• _ACTION ITEM_: Set down each line of the records once more, precisely, and omit the pictures.

(Collected data)
++++++++++++++++++++
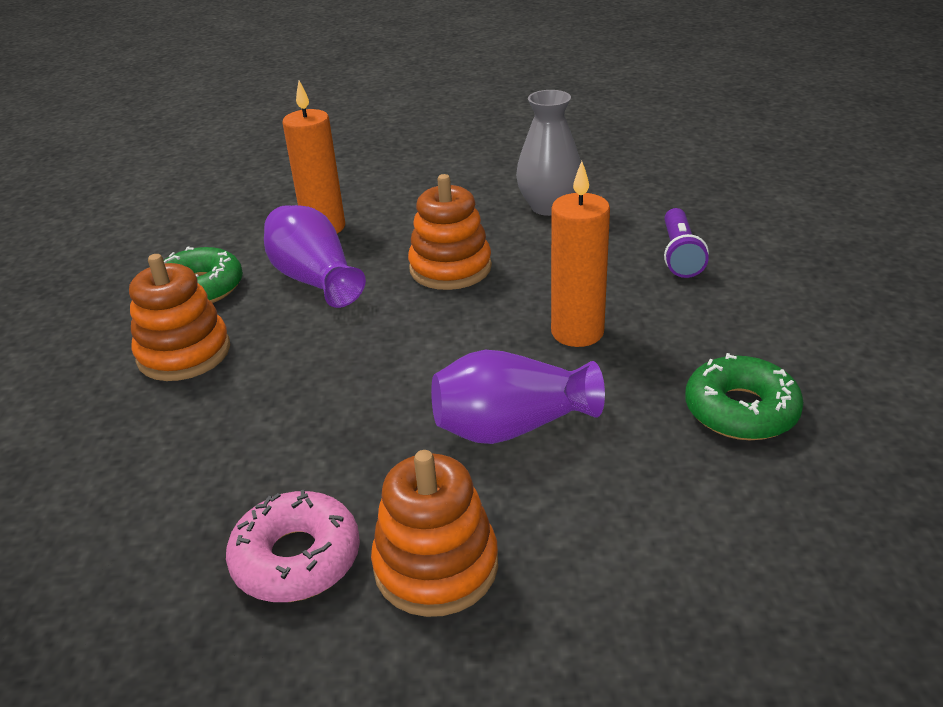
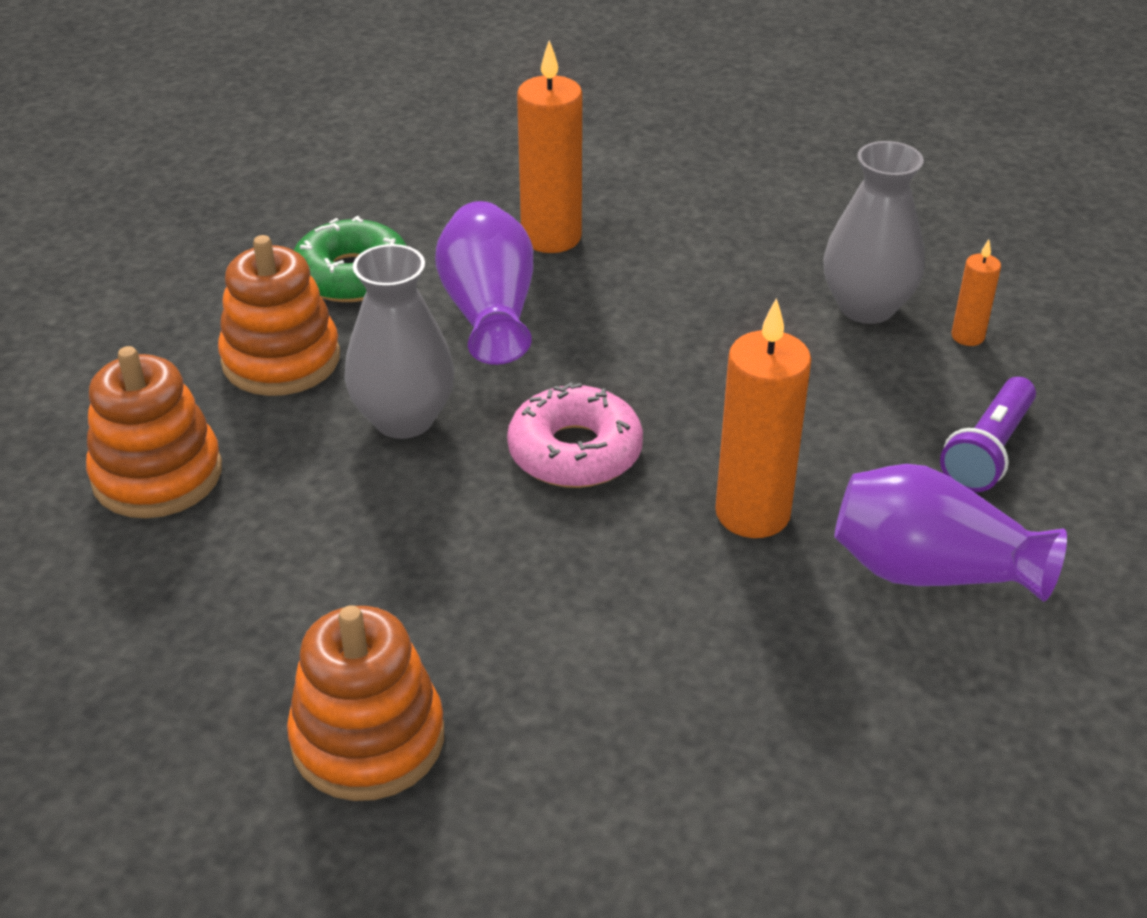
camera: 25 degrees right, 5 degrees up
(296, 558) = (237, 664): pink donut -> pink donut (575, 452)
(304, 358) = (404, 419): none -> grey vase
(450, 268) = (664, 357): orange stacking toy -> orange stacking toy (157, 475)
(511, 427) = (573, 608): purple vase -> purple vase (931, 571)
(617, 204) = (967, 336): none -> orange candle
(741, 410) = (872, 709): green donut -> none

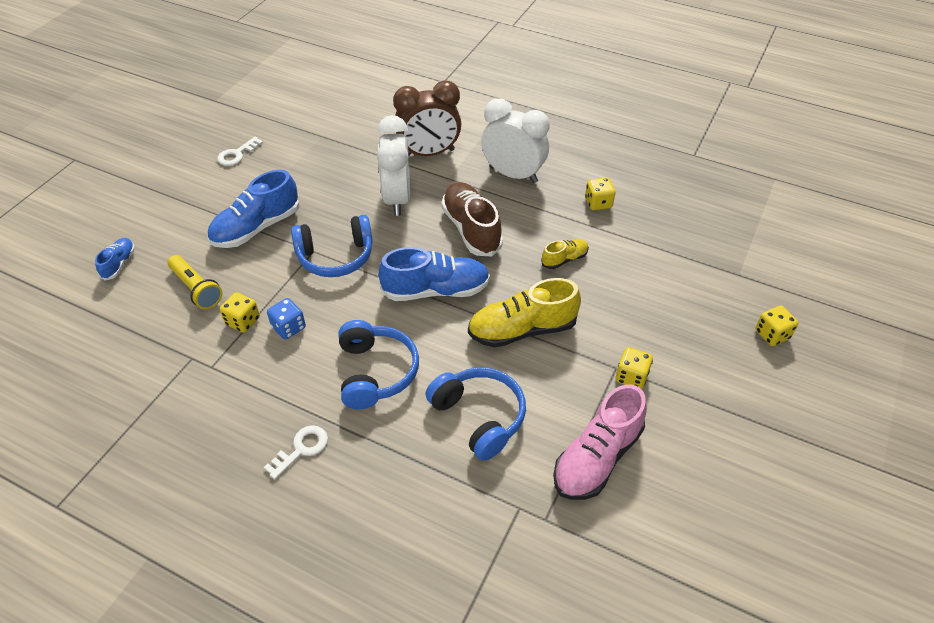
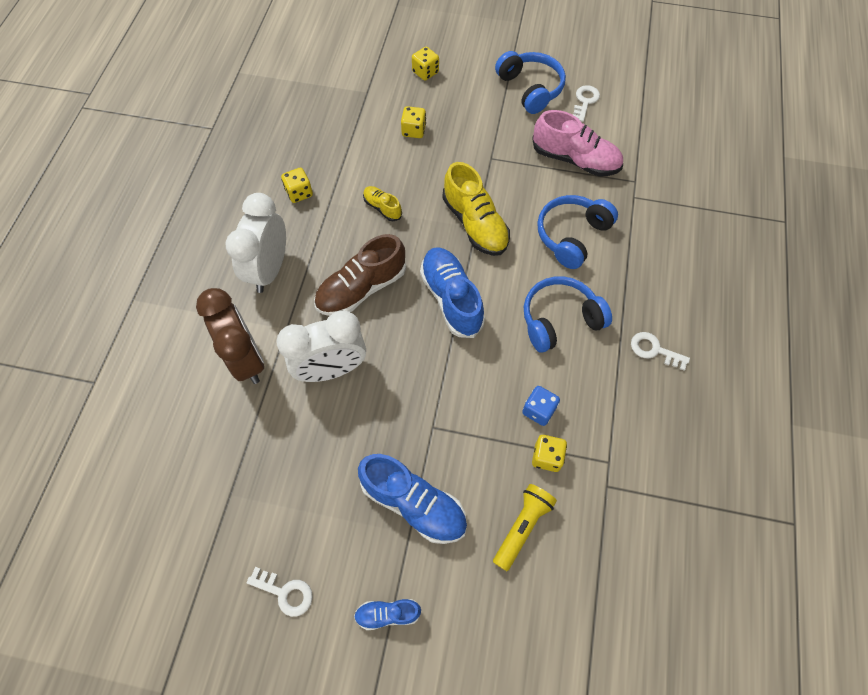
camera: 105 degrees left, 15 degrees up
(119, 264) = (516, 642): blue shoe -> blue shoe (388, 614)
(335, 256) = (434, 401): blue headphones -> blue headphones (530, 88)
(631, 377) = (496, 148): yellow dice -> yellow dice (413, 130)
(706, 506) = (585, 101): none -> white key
++++++++++++++++++++
• _YOUR SOLUTION_:
camera: 25 degrees right, 5 degrees up
(296, 558) = (237, 664): pink donut -> pink donut (575, 452)
(304, 358) = (404, 419): none -> grey vase
(450, 268) = (664, 357): orange stacking toy -> orange stacking toy (157, 475)
(511, 427) = (573, 608): purple vase -> purple vase (931, 571)
(617, 204) = (967, 336): none -> orange candle
(741, 410) = (872, 709): green donut -> none

camera: 105 degrees left, 15 degrees up
(119, 264) = (516, 642): blue shoe -> blue shoe (388, 614)
(335, 256) = (434, 401): blue headphones -> blue headphones (530, 88)
(631, 377) = (496, 148): yellow dice -> yellow dice (413, 130)
(706, 506) = (585, 101): none -> white key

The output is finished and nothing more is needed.